Please set down every entry below exactly as given.

DATA SHOWN:
· · · · ·

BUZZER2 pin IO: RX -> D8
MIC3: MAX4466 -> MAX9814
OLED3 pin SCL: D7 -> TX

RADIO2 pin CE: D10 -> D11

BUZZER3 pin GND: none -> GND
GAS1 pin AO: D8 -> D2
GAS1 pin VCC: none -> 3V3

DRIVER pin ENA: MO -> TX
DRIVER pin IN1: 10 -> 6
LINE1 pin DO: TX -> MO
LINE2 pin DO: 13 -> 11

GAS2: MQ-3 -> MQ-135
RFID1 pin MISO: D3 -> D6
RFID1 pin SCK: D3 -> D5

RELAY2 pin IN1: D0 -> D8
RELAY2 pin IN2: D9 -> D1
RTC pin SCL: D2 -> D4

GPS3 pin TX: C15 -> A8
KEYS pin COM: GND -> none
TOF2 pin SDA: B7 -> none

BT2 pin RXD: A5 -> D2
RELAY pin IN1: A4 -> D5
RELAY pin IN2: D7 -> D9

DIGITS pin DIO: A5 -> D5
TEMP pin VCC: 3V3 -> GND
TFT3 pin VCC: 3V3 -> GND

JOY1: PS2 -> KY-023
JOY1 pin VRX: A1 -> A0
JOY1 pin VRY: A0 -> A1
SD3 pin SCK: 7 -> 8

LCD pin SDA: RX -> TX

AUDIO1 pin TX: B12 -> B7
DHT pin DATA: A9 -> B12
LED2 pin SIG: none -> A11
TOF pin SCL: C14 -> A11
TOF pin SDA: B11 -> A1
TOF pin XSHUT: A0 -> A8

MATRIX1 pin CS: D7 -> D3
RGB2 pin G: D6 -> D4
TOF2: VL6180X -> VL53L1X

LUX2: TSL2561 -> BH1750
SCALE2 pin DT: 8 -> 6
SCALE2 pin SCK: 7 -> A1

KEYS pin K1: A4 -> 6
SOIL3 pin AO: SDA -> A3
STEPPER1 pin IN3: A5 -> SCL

· · · · ·

EXPECTED ANSWER:
BUZZER2 pin IO: RX -> D8
MIC3: MAX4466 -> MAX9814
OLED3 pin SCL: D7 -> TX

RADIO2 pin CE: D10 -> D11

BUZZER3 pin GND: none -> GND
GAS1 pin AO: D8 -> D2
GAS1 pin VCC: none -> 3V3

DRIVER pin ENA: MO -> TX
DRIVER pin IN1: 10 -> 6
LINE1 pin DO: TX -> MO
LINE2 pin DO: 13 -> 11

GAS2: MQ-3 -> MQ-135
RFID1 pin MISO: D3 -> D6
RFID1 pin SCK: D3 -> D5

RELAY2 pin IN1: D0 -> D8
RELAY2 pin IN2: D9 -> D1
RTC pin SCL: D2 -> D4

GPS3 pin TX: C15 -> A8
KEYS pin COM: GND -> none
TOF2 pin SDA: B7 -> none

BT2 pin RXD: A5 -> D2
RELAY pin IN1: A4 -> D5
RELAY pin IN2: D7 -> D9

DIGITS pin DIO: A5 -> D5
TEMP pin VCC: 3V3 -> GND
TFT3 pin VCC: 3V3 -> GND

JOY1: PS2 -> KY-023
JOY1 pin VRX: A1 -> A0
JOY1 pin VRY: A0 -> A1
SD3 pin SCK: 7 -> 8

LCD pin SDA: RX -> TX

AUDIO1 pin TX: B12 -> B7
DHT pin DATA: A9 -> B12
LED2 pin SIG: none -> A11
TOF pin SCL: C14 -> A11
TOF pin SDA: B11 -> A1
TOF pin XSHUT: A0 -> A8

MATRIX1 pin CS: D7 -> D3
RGB2 pin G: D6 -> D4
TOF2: VL6180X -> VL53L1X

LUX2: TSL2561 -> BH1750
SCALE2 pin DT: 8 -> 6
SCALE2 pin SCK: 7 -> A1

KEYS pin K1: A4 -> 6
SOIL3 pin AO: SDA -> A3
STEPPER1 pin IN3: A5 -> SCL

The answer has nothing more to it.